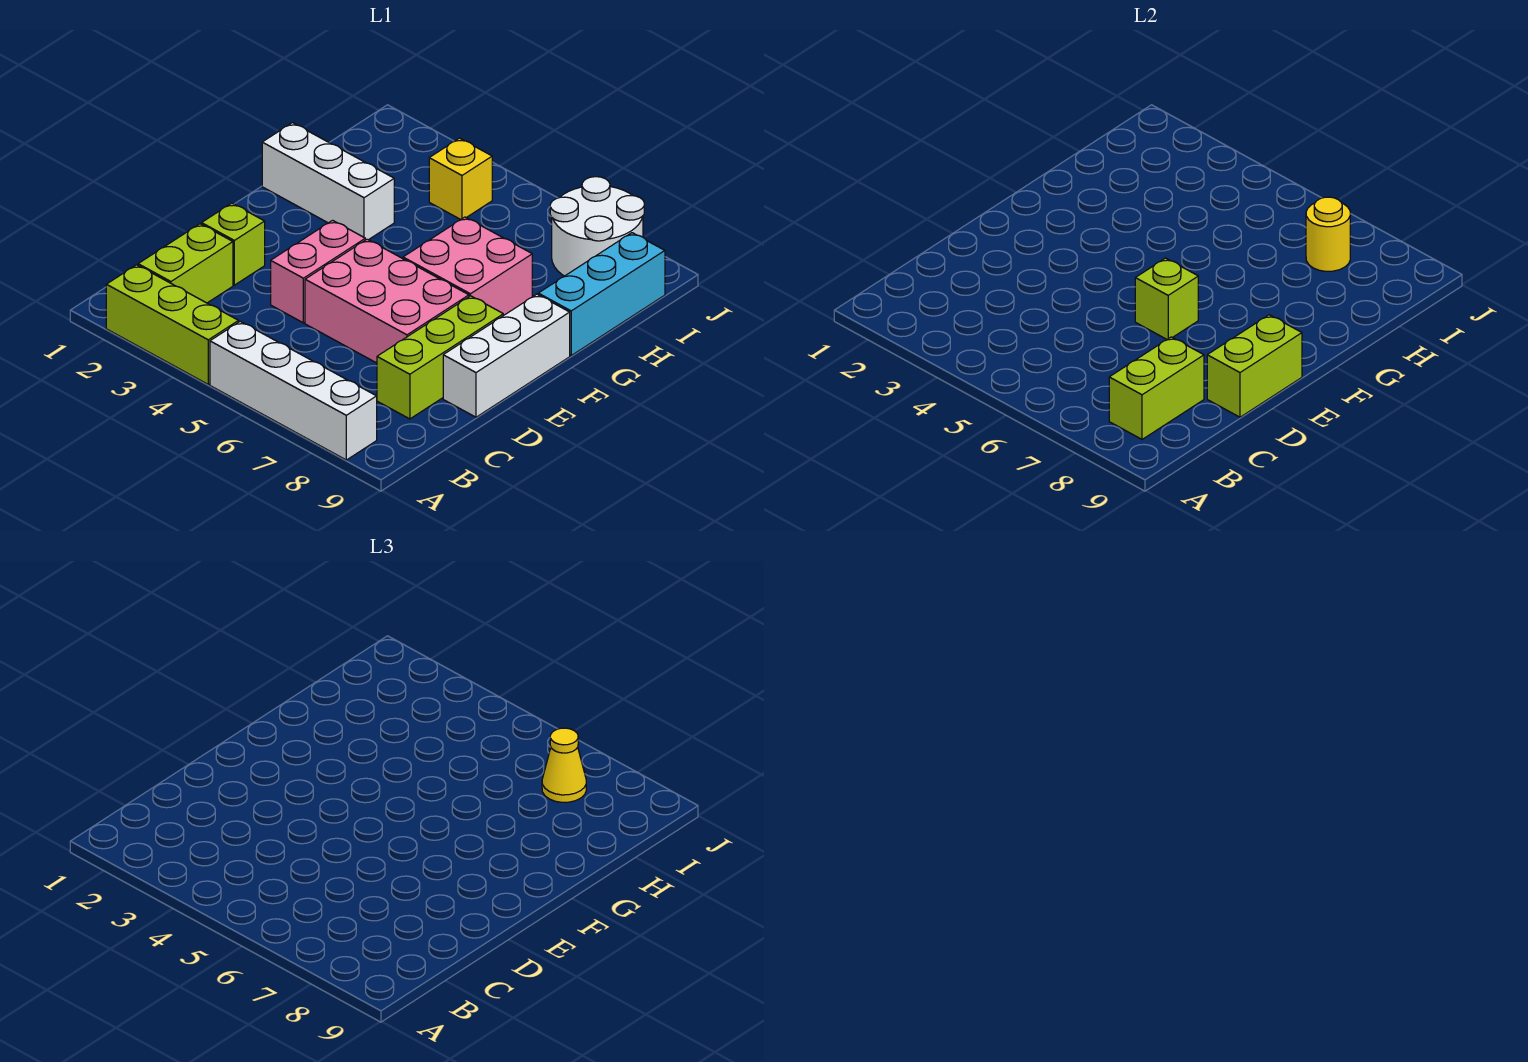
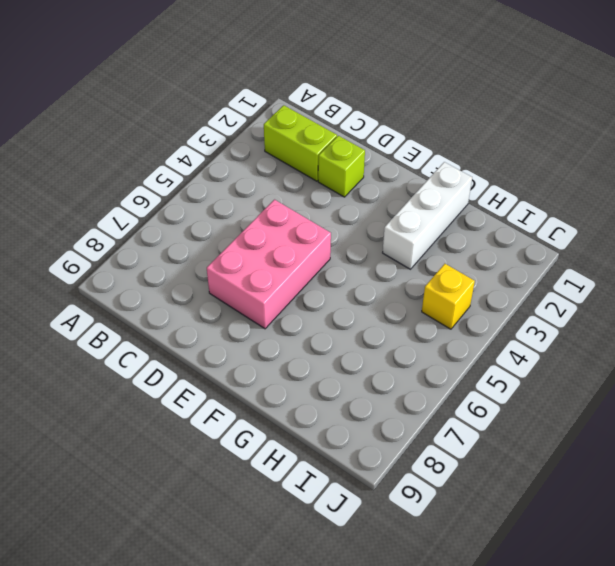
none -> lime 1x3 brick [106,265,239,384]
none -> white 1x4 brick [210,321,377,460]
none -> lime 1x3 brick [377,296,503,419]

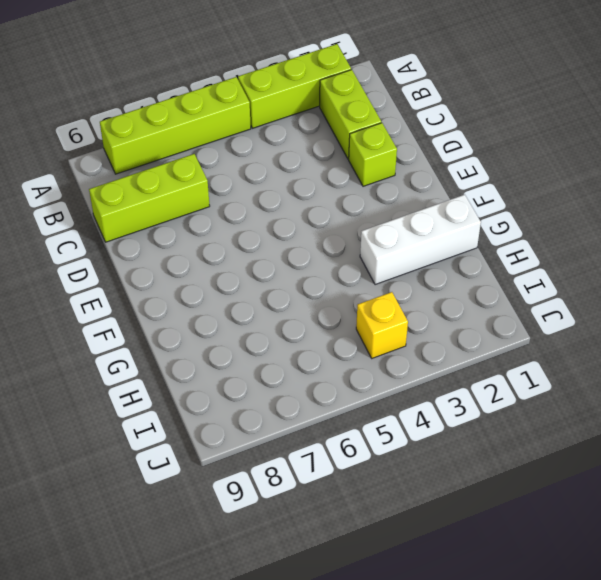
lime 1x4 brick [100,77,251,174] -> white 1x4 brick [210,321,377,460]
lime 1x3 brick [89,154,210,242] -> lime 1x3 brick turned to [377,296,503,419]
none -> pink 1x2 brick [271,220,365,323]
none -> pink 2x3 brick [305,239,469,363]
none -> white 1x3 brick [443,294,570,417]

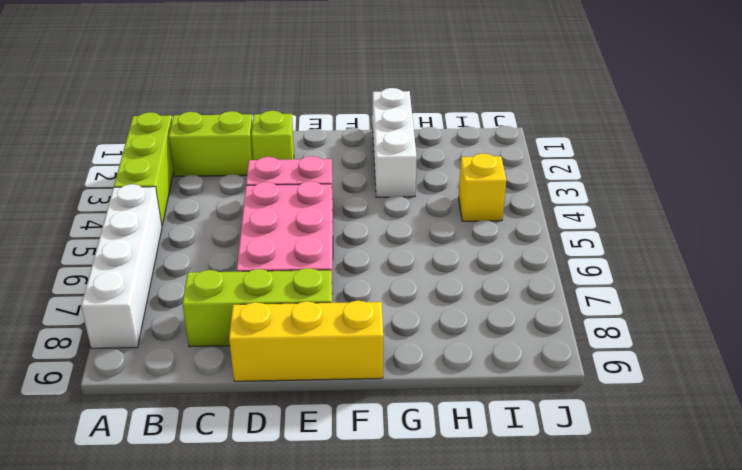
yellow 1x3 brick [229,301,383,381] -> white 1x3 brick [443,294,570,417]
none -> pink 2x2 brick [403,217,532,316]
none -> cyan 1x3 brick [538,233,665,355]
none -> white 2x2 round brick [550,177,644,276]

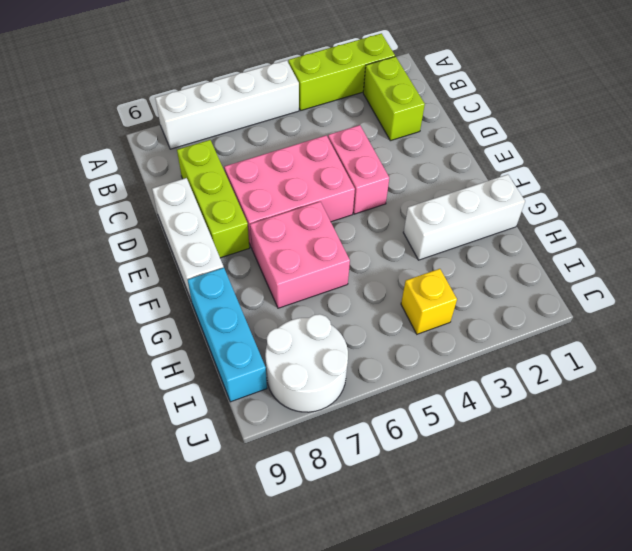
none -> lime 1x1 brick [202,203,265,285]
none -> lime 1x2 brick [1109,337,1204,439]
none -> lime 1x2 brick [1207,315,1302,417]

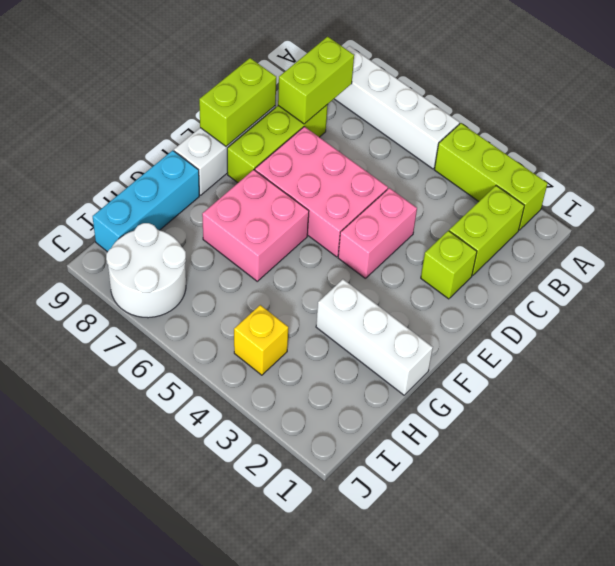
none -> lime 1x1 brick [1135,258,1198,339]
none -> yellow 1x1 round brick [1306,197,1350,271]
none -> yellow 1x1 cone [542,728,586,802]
○ ○ ○ ○
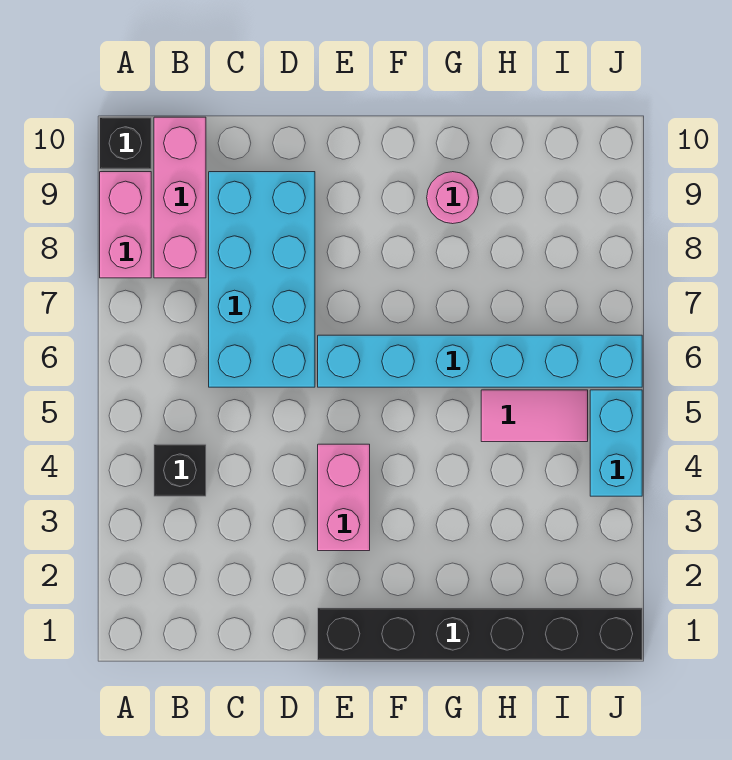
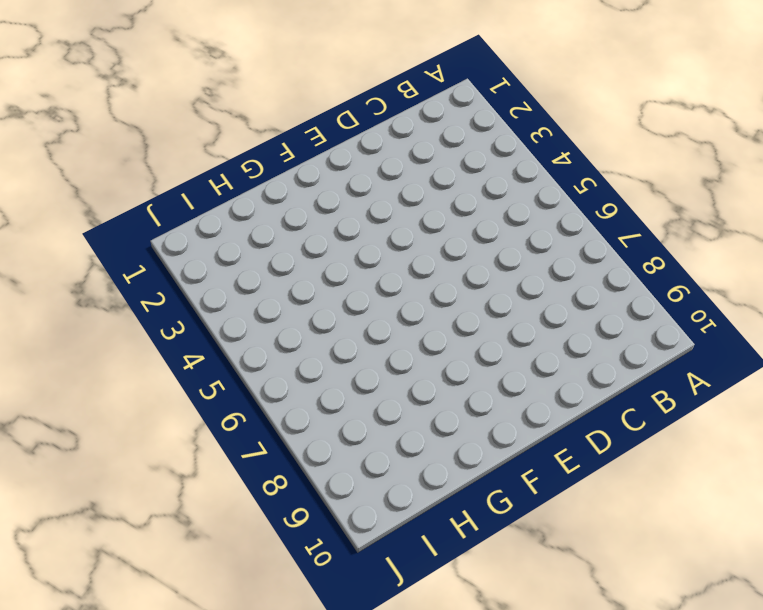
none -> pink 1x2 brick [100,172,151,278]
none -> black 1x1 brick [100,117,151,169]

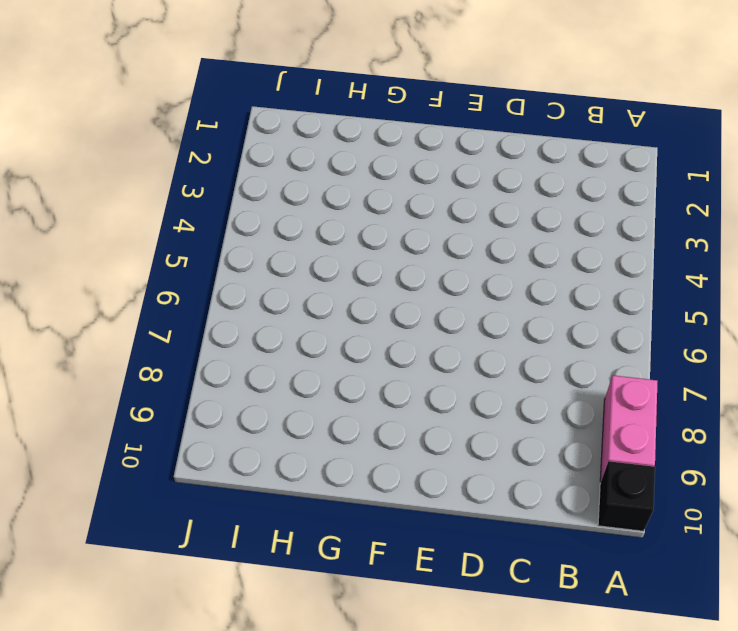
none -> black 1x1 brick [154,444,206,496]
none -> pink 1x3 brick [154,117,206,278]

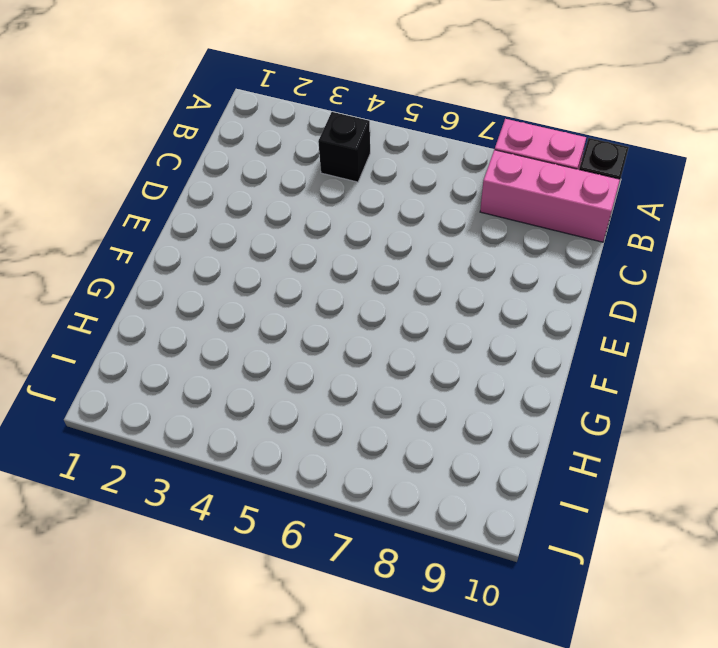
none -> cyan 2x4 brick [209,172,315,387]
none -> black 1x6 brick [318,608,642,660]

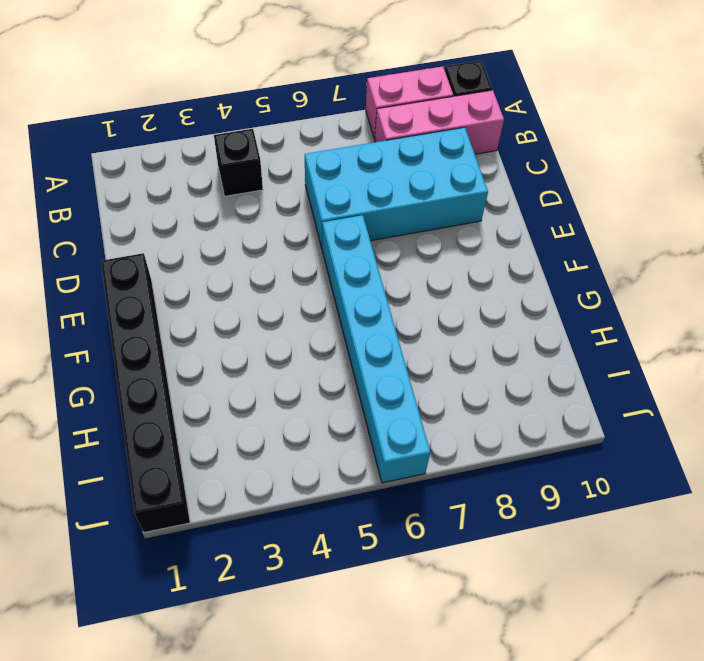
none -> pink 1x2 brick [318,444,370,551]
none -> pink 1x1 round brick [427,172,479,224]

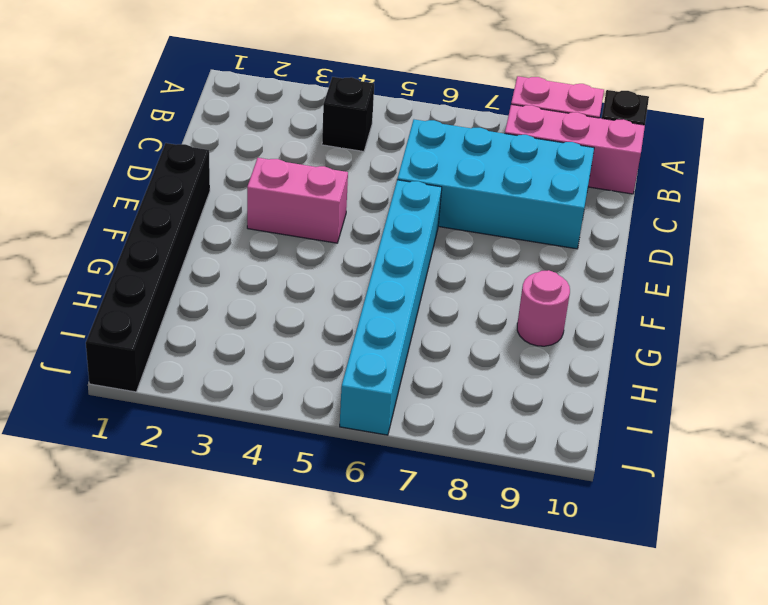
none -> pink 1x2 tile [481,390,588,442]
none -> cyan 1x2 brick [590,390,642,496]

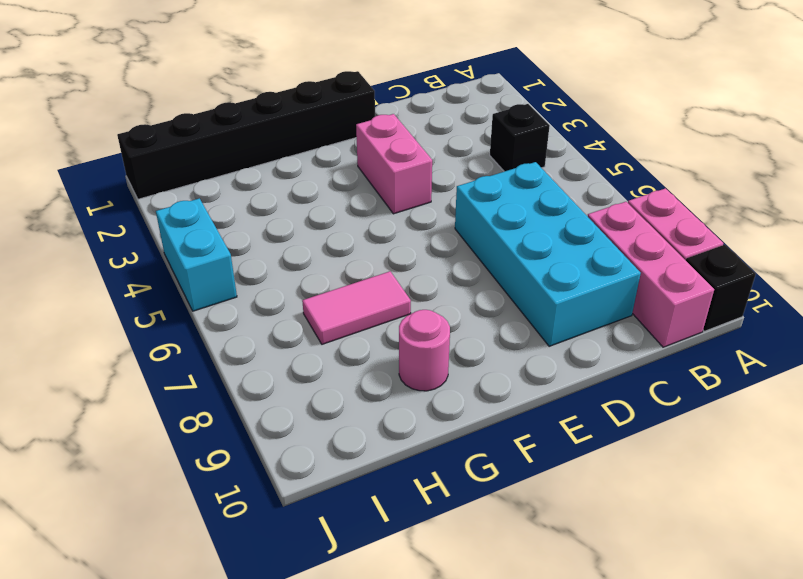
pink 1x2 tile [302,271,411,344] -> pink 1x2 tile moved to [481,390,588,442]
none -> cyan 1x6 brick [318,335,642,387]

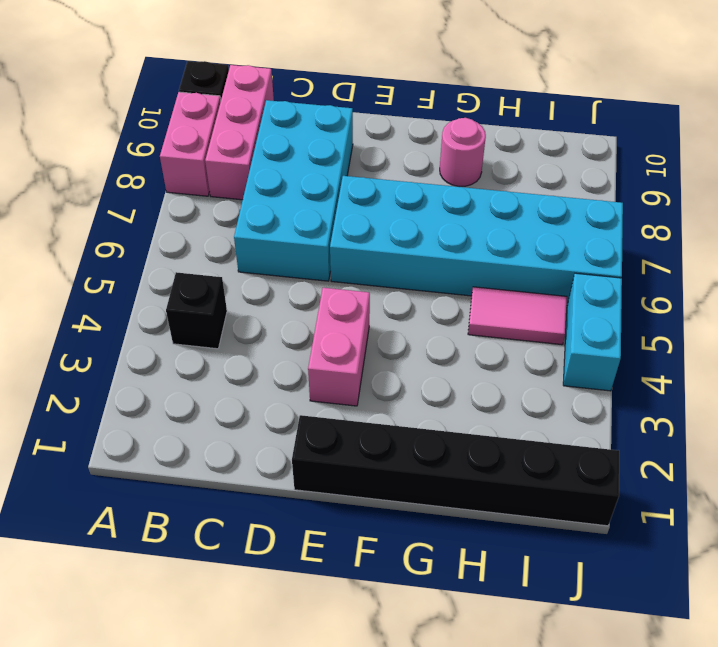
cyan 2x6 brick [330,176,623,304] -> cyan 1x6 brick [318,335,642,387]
○ ○ ○ ○
**WHAT TO PRODUCE**
Using the material above, report each line where "yellow" occurs.

**ANSWER TO THE PROBLEM**
yellow 1x3 brick [229,301,383,381] -> white 1x3 brick [443,294,570,417]
none -> yellow 1x1 round brick [1306,197,1350,271]
none -> yellow 1x1 cone [542,728,586,802]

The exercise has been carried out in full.